> _WORK TO BE COMPLETED_: Count the lines below that contain the word "purple" and give only that number.

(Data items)
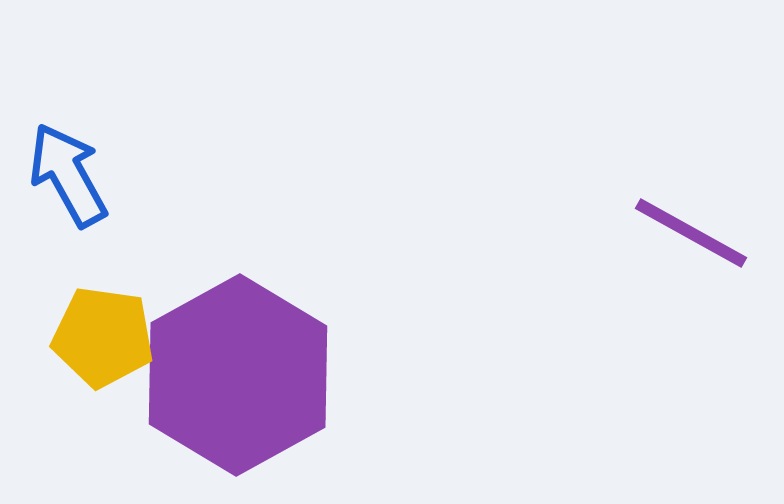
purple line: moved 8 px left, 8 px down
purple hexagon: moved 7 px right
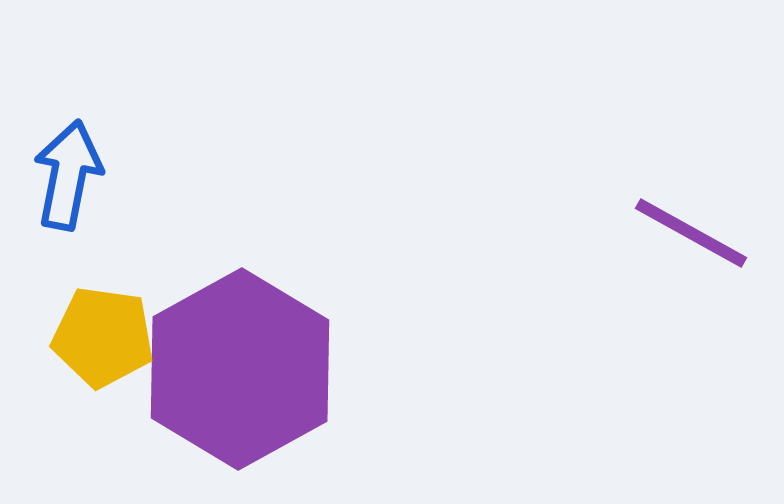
blue arrow: rotated 40 degrees clockwise
purple hexagon: moved 2 px right, 6 px up
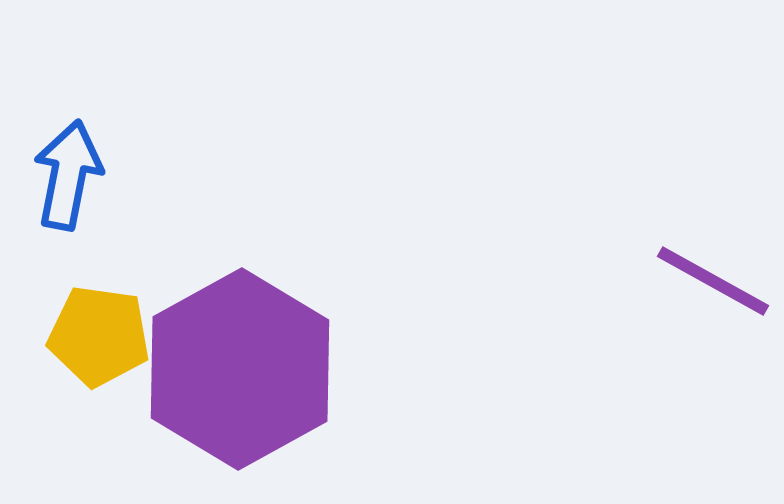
purple line: moved 22 px right, 48 px down
yellow pentagon: moved 4 px left, 1 px up
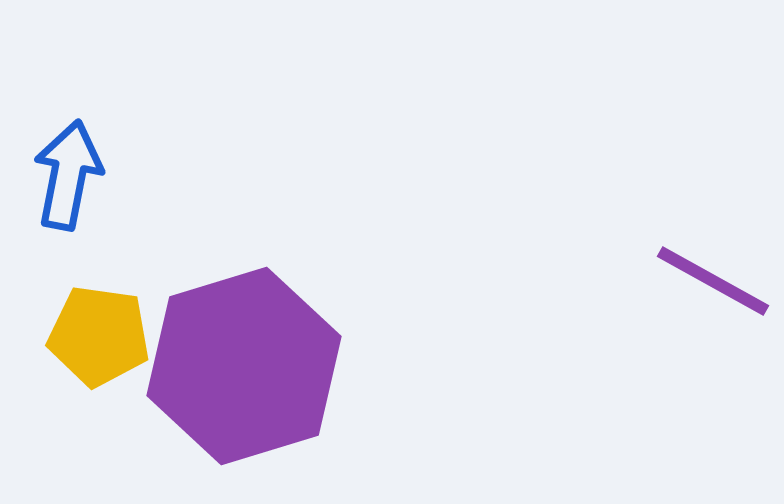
purple hexagon: moved 4 px right, 3 px up; rotated 12 degrees clockwise
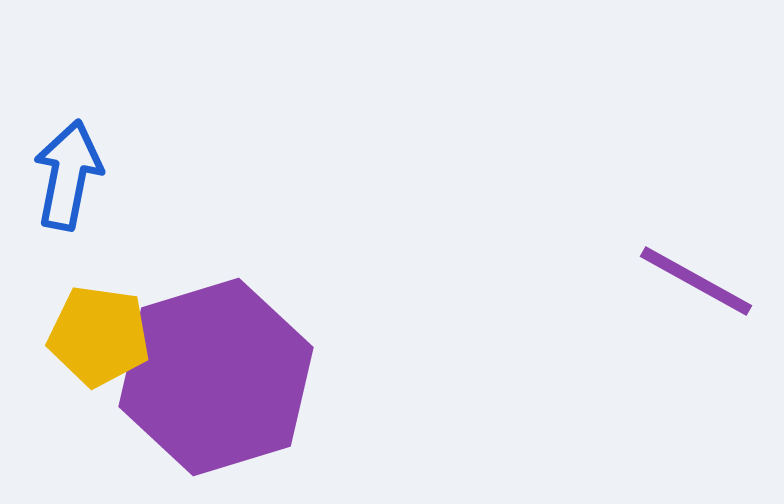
purple line: moved 17 px left
purple hexagon: moved 28 px left, 11 px down
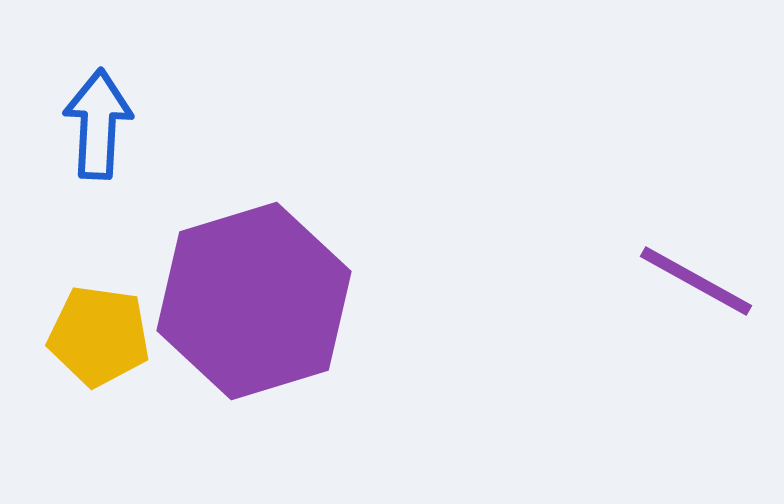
blue arrow: moved 30 px right, 51 px up; rotated 8 degrees counterclockwise
purple hexagon: moved 38 px right, 76 px up
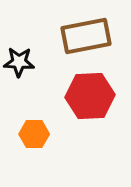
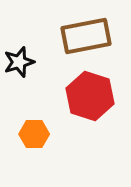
black star: rotated 20 degrees counterclockwise
red hexagon: rotated 21 degrees clockwise
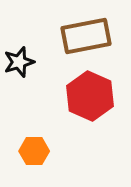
red hexagon: rotated 6 degrees clockwise
orange hexagon: moved 17 px down
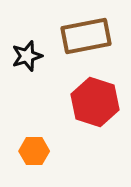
black star: moved 8 px right, 6 px up
red hexagon: moved 5 px right, 6 px down; rotated 6 degrees counterclockwise
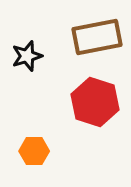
brown rectangle: moved 11 px right, 1 px down
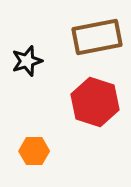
black star: moved 5 px down
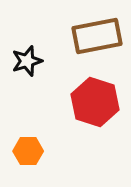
brown rectangle: moved 1 px up
orange hexagon: moved 6 px left
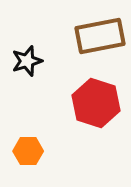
brown rectangle: moved 3 px right
red hexagon: moved 1 px right, 1 px down
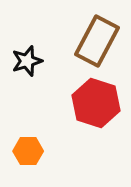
brown rectangle: moved 3 px left, 5 px down; rotated 51 degrees counterclockwise
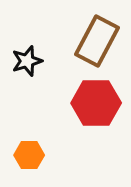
red hexagon: rotated 18 degrees counterclockwise
orange hexagon: moved 1 px right, 4 px down
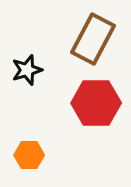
brown rectangle: moved 4 px left, 2 px up
black star: moved 9 px down
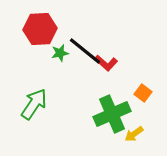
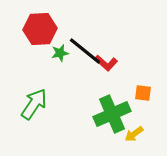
orange square: rotated 30 degrees counterclockwise
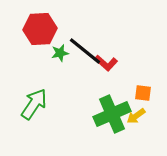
yellow arrow: moved 2 px right, 18 px up
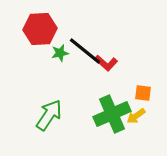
green arrow: moved 15 px right, 11 px down
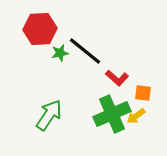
red L-shape: moved 11 px right, 15 px down
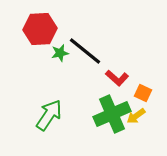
orange square: rotated 18 degrees clockwise
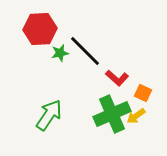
black line: rotated 6 degrees clockwise
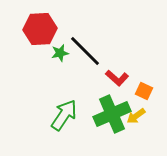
orange square: moved 1 px right, 2 px up
green arrow: moved 15 px right
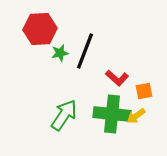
black line: rotated 66 degrees clockwise
orange square: rotated 36 degrees counterclockwise
green cross: rotated 30 degrees clockwise
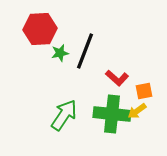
yellow arrow: moved 1 px right, 5 px up
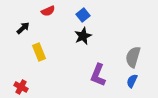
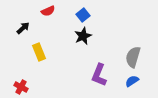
purple L-shape: moved 1 px right
blue semicircle: rotated 32 degrees clockwise
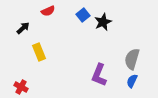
black star: moved 20 px right, 14 px up
gray semicircle: moved 1 px left, 2 px down
blue semicircle: rotated 32 degrees counterclockwise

> _FINAL RESULT_: 9